WORK ORDER - Begin at the line containing "(416, 143) = (458, 187): pink boat -> none" in the data below and go on through the line containing "(295, 147) = (651, 116): brown", repeating each line exactly; include both ends and no other line.

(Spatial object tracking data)

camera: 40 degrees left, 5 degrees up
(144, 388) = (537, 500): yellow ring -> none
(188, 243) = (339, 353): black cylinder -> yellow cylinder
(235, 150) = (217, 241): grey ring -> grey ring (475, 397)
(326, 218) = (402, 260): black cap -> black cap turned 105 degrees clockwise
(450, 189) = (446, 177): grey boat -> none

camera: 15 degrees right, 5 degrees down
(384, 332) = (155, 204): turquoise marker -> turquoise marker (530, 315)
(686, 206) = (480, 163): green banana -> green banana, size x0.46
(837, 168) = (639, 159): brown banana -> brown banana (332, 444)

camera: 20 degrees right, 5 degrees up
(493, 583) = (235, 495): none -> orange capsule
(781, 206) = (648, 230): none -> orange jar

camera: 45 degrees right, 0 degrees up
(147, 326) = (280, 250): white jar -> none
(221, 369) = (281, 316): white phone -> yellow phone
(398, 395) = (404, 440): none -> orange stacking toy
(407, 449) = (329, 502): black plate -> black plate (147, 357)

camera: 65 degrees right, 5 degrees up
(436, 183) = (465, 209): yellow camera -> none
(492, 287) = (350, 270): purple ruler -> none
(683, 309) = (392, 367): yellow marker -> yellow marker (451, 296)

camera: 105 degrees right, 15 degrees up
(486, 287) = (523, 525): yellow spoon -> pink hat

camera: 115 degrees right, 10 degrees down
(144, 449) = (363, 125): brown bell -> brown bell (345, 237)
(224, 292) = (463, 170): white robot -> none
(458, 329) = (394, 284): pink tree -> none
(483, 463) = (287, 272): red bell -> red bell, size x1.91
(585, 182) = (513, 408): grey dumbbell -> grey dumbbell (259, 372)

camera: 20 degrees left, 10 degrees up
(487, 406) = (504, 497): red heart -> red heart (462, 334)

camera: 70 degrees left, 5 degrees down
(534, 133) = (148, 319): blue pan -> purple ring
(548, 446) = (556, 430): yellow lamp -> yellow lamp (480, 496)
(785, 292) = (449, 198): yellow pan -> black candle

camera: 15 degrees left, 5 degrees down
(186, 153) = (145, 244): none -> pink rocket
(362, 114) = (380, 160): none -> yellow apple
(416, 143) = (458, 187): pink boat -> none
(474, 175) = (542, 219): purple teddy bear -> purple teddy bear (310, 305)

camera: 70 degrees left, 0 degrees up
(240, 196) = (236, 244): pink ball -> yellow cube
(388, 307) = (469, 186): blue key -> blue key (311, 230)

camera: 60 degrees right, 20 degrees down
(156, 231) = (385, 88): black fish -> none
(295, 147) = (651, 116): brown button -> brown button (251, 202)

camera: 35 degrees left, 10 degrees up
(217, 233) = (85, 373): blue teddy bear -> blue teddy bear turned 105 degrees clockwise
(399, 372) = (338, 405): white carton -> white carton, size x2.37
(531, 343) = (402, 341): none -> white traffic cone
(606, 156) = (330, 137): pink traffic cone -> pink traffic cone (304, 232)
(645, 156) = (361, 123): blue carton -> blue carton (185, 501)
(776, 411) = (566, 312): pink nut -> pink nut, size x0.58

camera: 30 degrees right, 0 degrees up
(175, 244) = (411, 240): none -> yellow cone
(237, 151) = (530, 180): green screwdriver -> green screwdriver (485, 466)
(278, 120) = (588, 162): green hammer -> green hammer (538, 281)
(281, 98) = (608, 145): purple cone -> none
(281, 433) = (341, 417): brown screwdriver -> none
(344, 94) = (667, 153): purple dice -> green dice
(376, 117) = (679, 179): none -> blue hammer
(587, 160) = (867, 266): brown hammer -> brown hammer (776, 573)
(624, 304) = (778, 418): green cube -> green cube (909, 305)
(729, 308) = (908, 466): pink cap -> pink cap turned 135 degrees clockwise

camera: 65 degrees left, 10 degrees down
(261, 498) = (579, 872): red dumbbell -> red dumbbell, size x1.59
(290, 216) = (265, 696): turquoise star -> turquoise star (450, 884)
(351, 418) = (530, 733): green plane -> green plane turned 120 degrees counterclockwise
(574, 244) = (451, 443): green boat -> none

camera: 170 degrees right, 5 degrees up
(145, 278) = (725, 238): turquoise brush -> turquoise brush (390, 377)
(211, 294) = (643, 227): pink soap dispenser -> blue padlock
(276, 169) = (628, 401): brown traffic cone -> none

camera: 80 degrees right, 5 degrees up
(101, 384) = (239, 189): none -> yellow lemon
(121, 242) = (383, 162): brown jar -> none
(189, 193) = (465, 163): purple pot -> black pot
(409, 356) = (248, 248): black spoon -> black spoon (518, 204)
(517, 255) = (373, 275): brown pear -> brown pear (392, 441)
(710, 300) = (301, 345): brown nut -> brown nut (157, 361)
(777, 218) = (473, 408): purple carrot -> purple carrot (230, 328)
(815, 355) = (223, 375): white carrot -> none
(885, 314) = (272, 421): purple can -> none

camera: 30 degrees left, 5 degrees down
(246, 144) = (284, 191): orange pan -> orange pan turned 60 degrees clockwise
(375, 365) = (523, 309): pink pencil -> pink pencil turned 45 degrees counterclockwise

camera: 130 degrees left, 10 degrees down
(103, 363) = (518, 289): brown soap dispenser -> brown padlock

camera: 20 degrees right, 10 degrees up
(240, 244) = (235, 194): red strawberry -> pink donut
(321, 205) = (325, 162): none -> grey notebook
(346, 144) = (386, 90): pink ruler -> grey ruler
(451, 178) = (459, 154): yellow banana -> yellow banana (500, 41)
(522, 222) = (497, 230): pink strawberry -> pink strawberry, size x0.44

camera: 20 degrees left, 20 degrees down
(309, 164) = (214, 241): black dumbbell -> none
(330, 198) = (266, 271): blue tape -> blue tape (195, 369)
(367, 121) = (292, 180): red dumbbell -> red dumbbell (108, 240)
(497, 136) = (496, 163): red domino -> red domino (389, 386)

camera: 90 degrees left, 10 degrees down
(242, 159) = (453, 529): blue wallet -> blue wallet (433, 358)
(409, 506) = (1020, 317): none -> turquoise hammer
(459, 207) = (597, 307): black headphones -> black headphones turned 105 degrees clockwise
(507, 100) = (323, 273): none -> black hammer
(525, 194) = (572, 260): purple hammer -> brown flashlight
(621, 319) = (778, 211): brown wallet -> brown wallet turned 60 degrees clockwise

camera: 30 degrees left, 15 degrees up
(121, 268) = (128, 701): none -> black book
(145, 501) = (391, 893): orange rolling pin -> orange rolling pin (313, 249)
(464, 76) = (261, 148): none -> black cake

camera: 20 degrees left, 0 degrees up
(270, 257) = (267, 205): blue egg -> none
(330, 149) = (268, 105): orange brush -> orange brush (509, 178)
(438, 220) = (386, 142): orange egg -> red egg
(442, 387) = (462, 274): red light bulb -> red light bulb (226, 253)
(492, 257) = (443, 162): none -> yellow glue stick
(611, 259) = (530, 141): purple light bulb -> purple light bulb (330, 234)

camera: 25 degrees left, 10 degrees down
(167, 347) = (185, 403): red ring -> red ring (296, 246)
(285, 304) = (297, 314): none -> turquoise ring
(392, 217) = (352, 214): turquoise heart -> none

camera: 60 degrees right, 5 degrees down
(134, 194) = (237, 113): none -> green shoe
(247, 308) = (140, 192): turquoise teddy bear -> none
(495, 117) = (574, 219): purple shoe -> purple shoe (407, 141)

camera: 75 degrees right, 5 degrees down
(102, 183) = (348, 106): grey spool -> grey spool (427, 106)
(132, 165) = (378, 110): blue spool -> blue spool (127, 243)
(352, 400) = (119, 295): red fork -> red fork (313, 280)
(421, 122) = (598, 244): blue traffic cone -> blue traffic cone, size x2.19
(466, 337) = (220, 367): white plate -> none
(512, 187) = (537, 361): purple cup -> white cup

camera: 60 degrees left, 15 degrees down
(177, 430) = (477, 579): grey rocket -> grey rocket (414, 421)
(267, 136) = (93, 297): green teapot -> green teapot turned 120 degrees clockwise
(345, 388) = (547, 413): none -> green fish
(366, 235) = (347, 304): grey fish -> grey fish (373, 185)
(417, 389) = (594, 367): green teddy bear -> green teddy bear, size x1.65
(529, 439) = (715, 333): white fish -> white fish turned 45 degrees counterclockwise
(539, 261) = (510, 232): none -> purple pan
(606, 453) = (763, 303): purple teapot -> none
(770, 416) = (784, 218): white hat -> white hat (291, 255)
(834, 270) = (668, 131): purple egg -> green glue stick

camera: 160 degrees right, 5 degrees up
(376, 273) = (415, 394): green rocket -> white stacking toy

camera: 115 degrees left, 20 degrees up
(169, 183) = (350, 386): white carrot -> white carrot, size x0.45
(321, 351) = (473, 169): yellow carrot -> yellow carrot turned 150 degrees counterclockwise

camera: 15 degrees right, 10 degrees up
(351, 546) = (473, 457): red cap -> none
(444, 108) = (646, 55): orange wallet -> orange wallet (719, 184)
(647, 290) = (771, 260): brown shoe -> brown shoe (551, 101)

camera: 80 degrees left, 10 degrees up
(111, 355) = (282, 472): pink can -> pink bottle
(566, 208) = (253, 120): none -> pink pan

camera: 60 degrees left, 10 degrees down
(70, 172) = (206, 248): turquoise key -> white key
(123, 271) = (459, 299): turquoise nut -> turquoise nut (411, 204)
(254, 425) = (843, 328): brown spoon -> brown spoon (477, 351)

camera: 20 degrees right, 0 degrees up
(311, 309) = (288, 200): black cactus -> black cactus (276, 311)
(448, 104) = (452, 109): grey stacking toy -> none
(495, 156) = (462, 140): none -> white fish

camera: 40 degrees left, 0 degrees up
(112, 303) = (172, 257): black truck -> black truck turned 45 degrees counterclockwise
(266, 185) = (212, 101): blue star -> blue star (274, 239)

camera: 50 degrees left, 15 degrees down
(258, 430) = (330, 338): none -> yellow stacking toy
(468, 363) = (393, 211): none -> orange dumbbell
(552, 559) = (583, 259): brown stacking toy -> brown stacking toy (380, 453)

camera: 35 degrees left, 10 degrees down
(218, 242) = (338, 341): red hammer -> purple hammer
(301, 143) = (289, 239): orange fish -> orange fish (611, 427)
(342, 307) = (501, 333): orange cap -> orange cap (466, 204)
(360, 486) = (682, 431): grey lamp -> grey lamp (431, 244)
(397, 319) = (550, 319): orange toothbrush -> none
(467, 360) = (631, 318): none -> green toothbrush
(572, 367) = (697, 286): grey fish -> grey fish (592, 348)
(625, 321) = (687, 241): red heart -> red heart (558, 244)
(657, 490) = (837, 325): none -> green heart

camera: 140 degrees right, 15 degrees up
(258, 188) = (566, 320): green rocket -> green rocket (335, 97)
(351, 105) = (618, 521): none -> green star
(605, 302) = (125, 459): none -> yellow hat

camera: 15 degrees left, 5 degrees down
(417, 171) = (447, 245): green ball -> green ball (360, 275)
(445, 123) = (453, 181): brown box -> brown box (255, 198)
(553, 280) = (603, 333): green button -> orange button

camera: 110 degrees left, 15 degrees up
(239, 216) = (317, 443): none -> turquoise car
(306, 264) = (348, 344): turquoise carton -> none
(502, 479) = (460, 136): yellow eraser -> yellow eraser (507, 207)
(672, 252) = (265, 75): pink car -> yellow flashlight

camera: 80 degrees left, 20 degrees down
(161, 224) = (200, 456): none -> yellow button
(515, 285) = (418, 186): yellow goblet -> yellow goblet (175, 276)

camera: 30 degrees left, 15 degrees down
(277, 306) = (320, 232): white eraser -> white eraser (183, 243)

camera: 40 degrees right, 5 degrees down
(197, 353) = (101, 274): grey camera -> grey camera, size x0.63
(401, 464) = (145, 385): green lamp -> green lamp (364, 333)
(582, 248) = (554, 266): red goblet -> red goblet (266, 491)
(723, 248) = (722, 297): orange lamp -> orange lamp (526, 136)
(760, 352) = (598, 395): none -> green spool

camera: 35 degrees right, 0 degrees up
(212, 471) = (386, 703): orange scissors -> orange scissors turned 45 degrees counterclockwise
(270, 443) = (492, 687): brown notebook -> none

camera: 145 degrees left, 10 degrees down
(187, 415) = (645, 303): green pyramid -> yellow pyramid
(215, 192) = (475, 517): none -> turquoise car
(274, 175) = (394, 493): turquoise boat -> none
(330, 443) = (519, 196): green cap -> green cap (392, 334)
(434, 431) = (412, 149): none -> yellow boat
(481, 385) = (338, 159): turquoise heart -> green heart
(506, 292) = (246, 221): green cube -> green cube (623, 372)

FINISHED EXERCISE -
(416, 143) = (458, 187): pink boat -> none
(474, 175) = (542, 219): purple teddy bear -> purple teddy bear (310, 305)

camera: 70 degrees left, 0 degrees up
(240, 196) = (236, 244): pink ball -> yellow cube
(388, 307) = (469, 186): blue key -> blue key (311, 230)

camera: 60 degrees right, 20 degrees down
(156, 231) = (385, 88): black fish -> none
(295, 147) = (651, 116): brown button -> brown button (251, 202)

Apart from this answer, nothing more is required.